__TASK PROMPT__. Return each line of the listing in which the word "turquoise" appears.
* * * * *
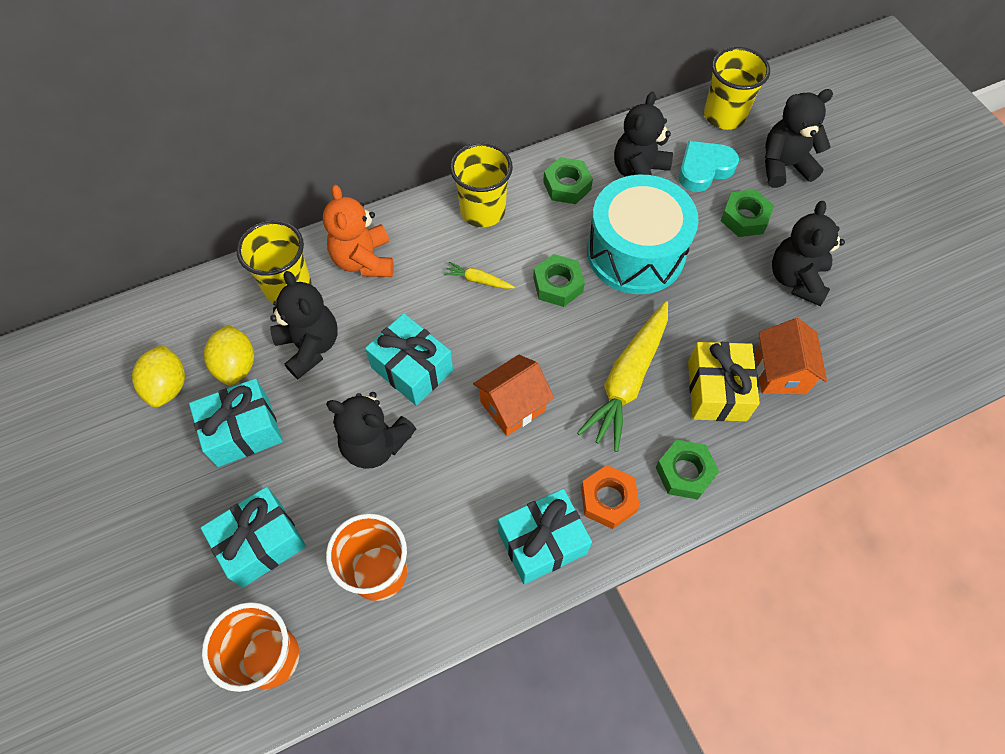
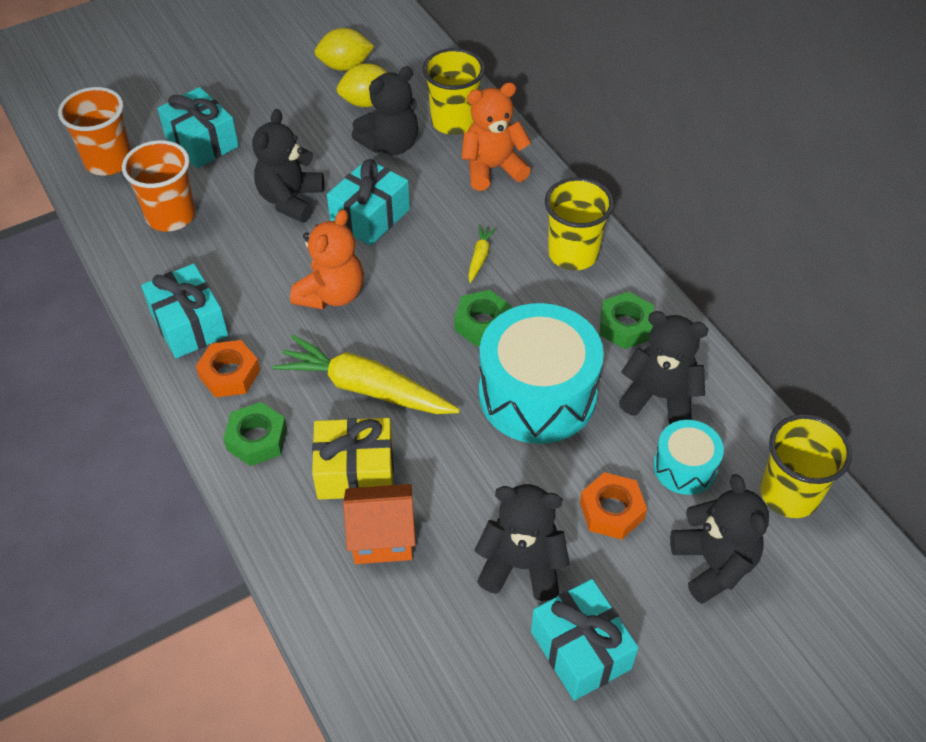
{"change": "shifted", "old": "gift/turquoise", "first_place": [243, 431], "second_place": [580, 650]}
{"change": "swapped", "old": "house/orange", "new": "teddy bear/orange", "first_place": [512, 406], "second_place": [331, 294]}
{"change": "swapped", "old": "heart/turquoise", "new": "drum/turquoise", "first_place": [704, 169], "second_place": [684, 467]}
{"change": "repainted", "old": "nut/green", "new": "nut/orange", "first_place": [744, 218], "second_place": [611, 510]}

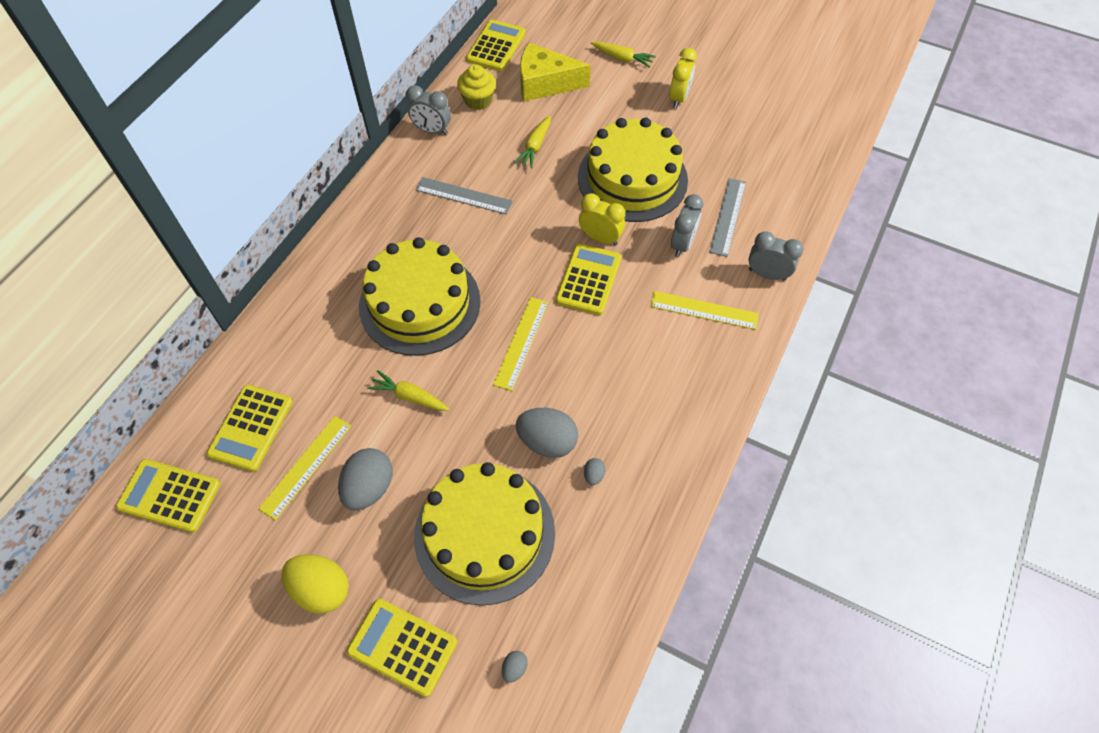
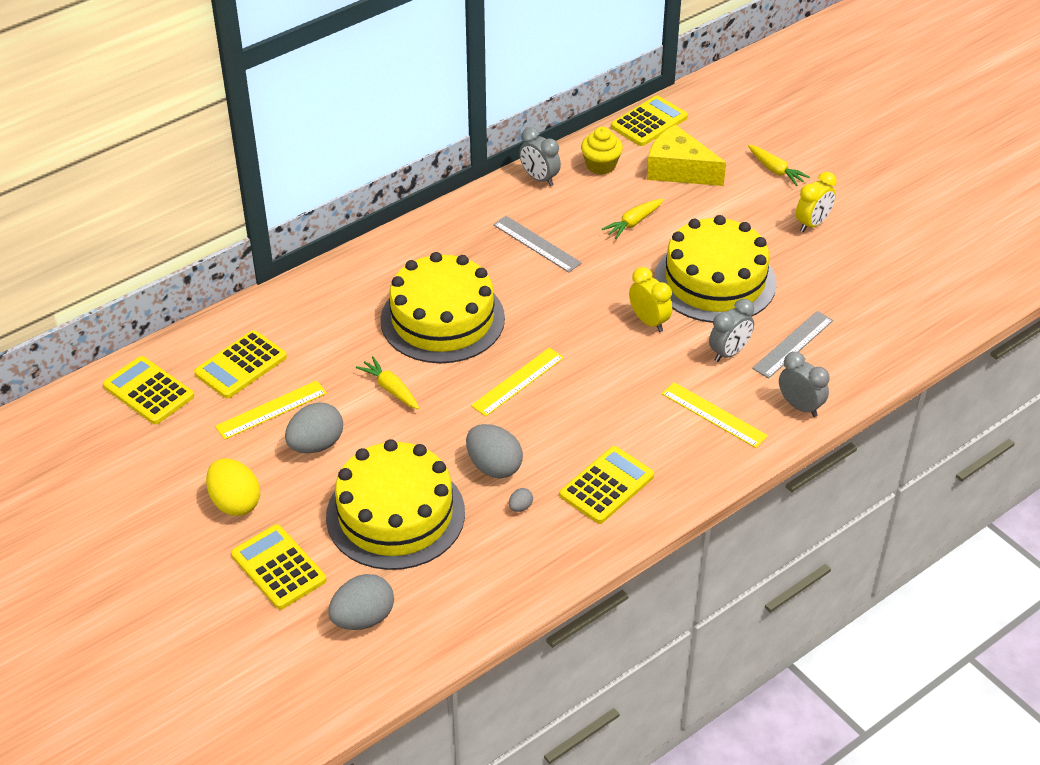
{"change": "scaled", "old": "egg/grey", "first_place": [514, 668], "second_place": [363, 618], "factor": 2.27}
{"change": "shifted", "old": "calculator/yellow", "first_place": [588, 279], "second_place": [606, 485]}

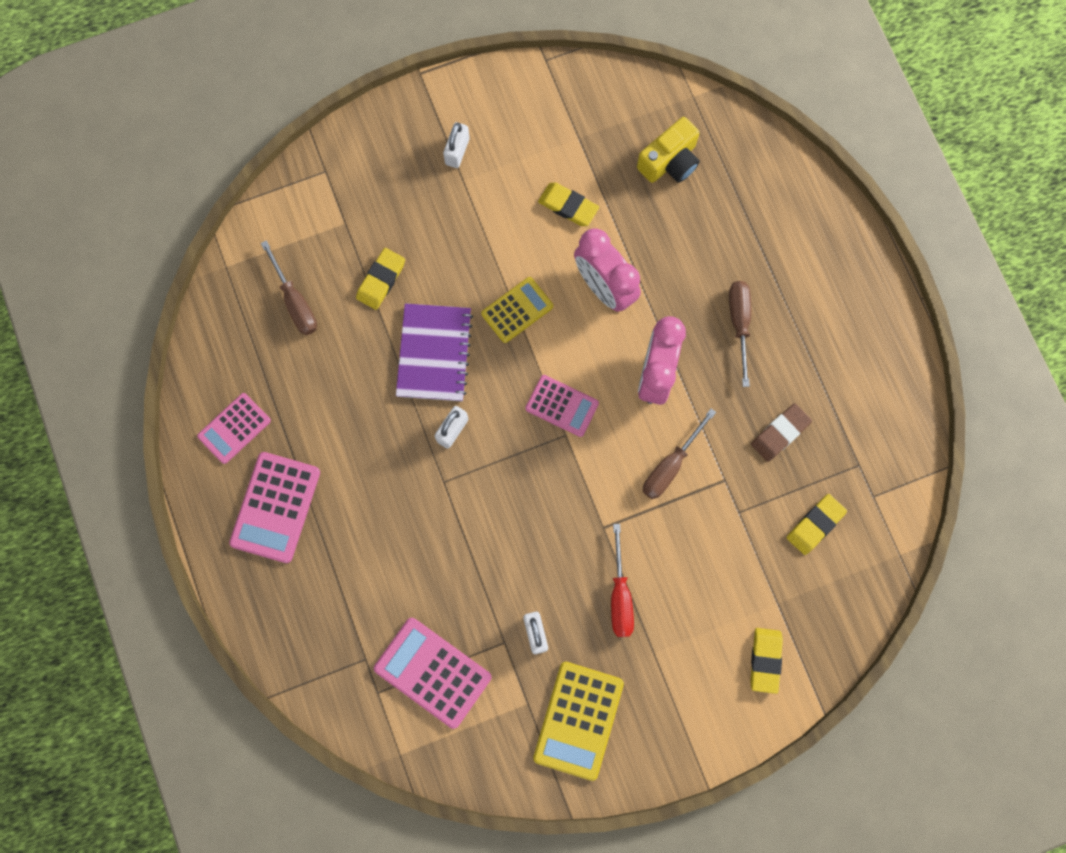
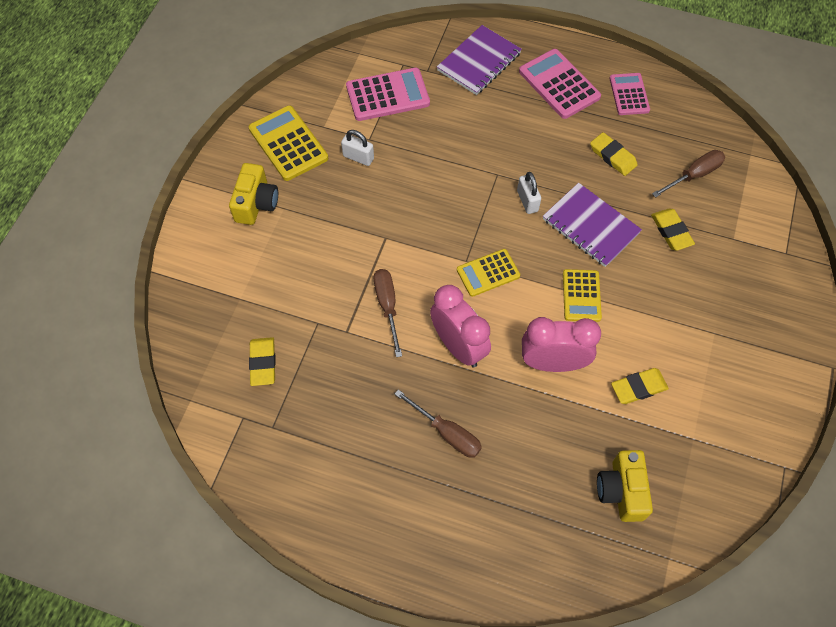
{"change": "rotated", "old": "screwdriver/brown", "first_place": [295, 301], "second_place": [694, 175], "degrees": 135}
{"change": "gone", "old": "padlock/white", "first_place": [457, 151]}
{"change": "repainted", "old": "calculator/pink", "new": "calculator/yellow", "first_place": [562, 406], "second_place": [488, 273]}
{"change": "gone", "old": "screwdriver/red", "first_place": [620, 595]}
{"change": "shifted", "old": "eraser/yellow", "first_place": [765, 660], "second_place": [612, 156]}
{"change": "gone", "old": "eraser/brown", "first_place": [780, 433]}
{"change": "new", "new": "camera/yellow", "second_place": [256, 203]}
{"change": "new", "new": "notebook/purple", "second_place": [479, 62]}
* * * * *
__OUTPUT BELOW__.
{"change": "shifted", "old": "gift/turquoise", "first_place": [243, 431], "second_place": [580, 650]}
{"change": "swapped", "old": "heart/turquoise", "new": "drum/turquoise", "first_place": [704, 169], "second_place": [684, 467]}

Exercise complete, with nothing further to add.